Layout difference data:

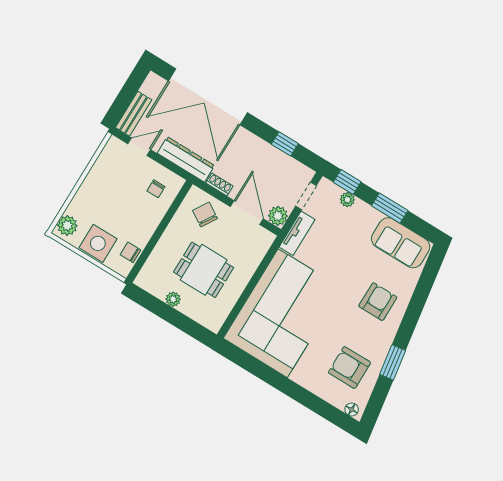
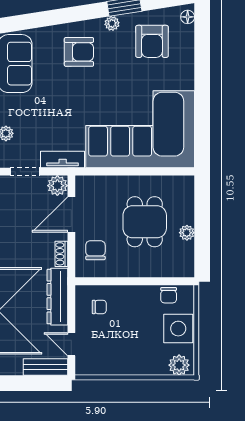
chair: (205, 215) -> (95, 250), turned 148
armchair: (378, 302) -> (79, 52), turned 180
plant: (385, 343) -> (112, 23), added

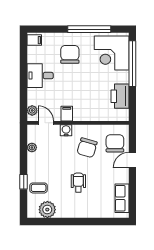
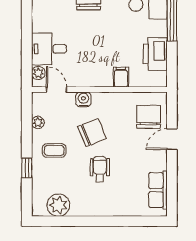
desk: (40, 76) -> (49, 49), moved
filing cabinet: (67, 114) -> (121, 77), moved
chair: (87, 148) -> (92, 133), moved, turned -128
coffee table: (39, 188) -> (54, 150), moved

WHAT TO DO: Repeat exactly the lines from the line containing "desk: (40, 76) -> (49, 49), moved" through the last line of the records above, including both, and nothing else.

THE COMPLETED TASK:
desk: (40, 76) -> (49, 49), moved
filing cabinet: (67, 114) -> (121, 77), moved
chair: (87, 148) -> (92, 133), moved, turned -128
coffee table: (39, 188) -> (54, 150), moved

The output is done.